__RECORDS FOR THE EXERCISE__:
BEGIN
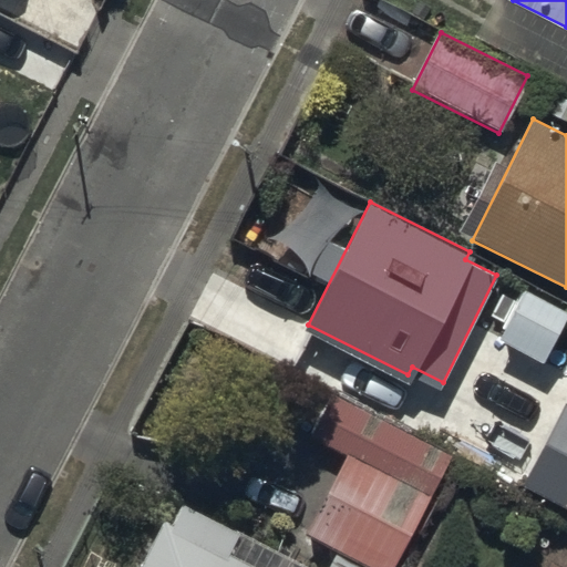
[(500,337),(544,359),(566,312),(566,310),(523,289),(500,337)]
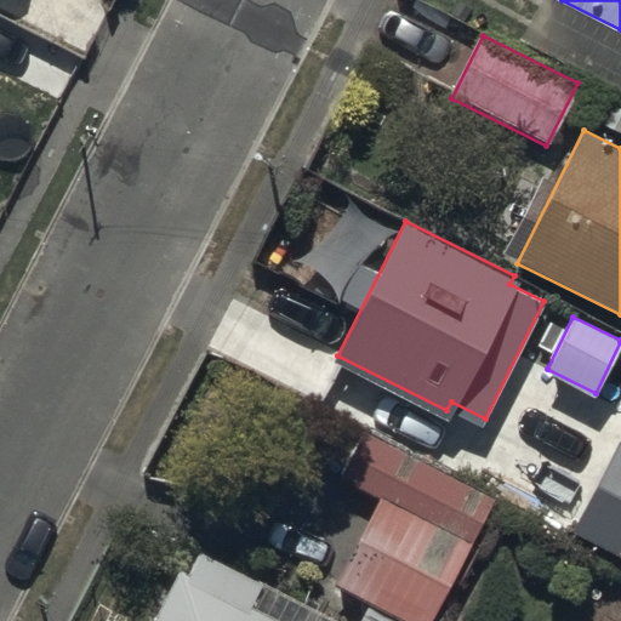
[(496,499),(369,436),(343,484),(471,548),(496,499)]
END
BEGIN
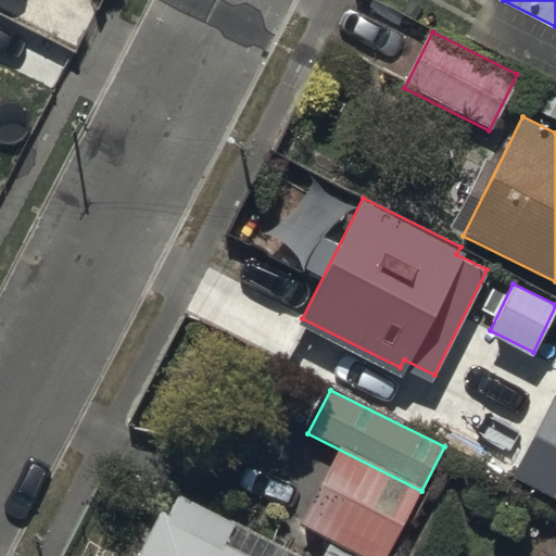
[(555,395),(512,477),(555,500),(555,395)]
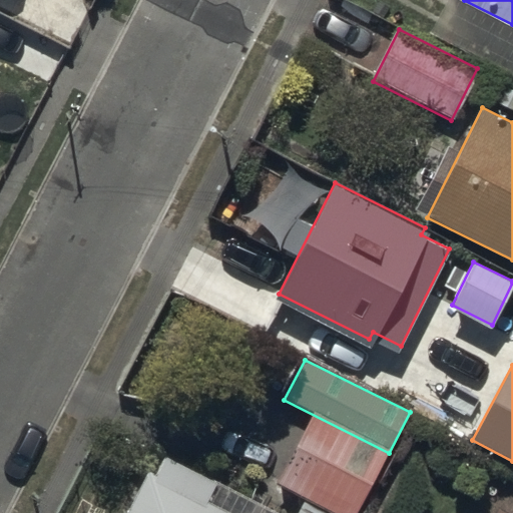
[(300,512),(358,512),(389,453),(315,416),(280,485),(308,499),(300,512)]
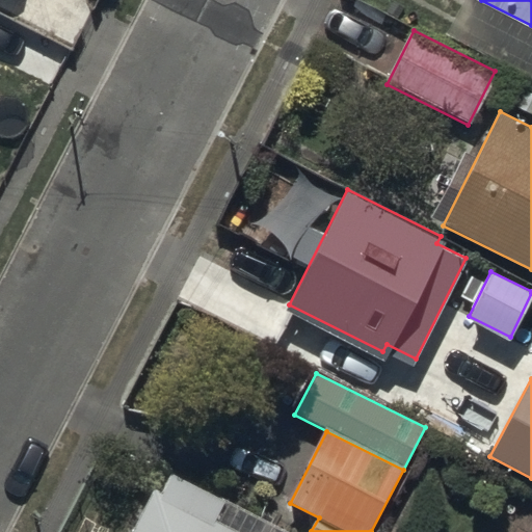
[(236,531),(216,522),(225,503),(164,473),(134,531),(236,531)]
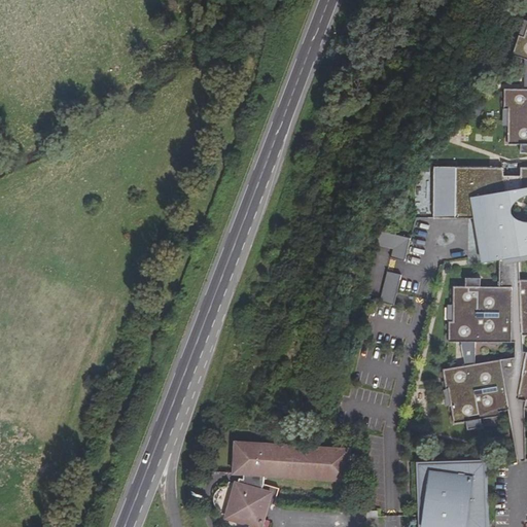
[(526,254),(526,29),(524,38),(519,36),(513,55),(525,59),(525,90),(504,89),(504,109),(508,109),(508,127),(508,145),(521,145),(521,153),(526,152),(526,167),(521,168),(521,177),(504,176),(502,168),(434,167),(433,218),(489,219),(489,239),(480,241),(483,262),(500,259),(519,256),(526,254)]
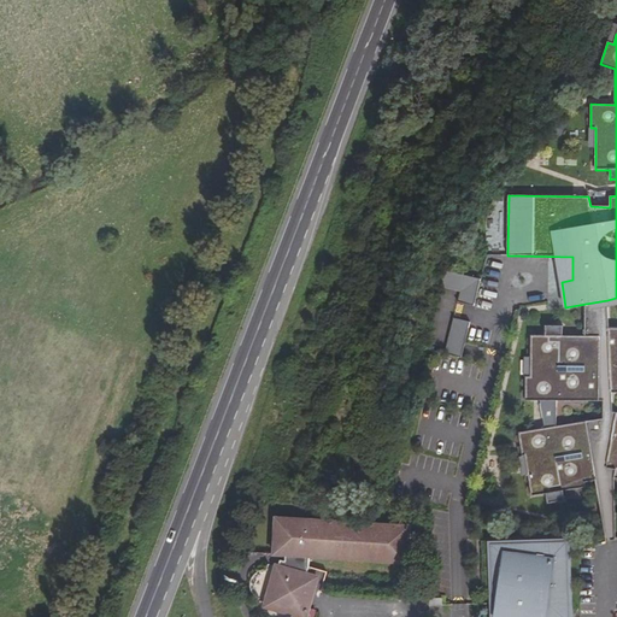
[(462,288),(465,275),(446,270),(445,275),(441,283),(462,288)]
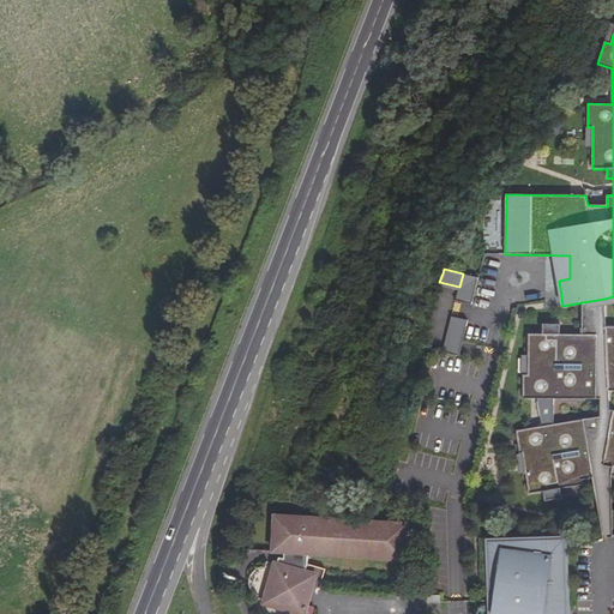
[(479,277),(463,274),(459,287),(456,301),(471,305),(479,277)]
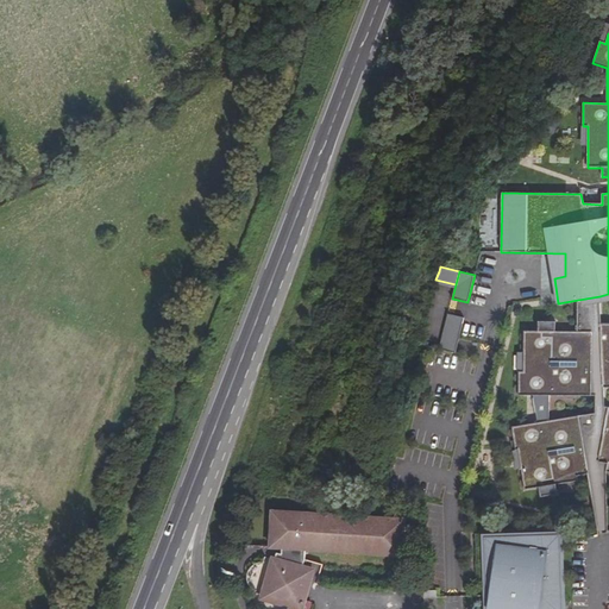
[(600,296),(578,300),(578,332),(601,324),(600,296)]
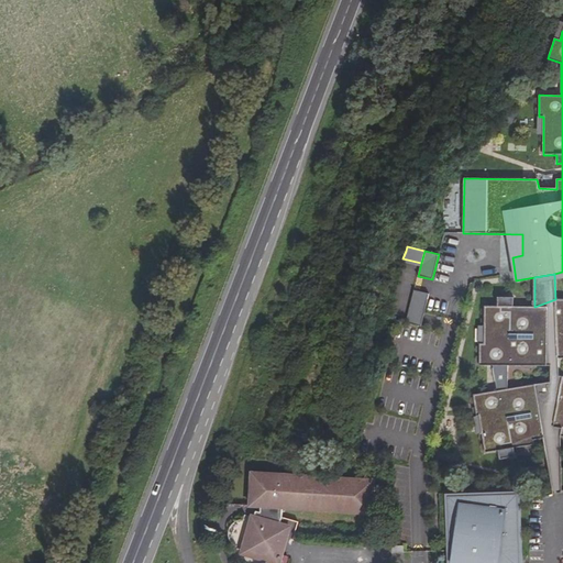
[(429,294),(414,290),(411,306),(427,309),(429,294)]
END
__WHAT YOU NEED TO DO__: The lines to reproduce run from the one above containing "[(500,337),(544,359),(566,312),(566,310),(523,289),(500,337)]" through the one containing "[(496,499),(369,436),(343,484),(471,548),(496,499)]". Copy them exactly and leave out all pictures.

__ANSWER FOR THIS EXERCISE__:
[(500,337),(544,359),(566,312),(566,310),(523,289),(500,337)]
[(496,499),(369,436),(343,484),(471,548),(496,499)]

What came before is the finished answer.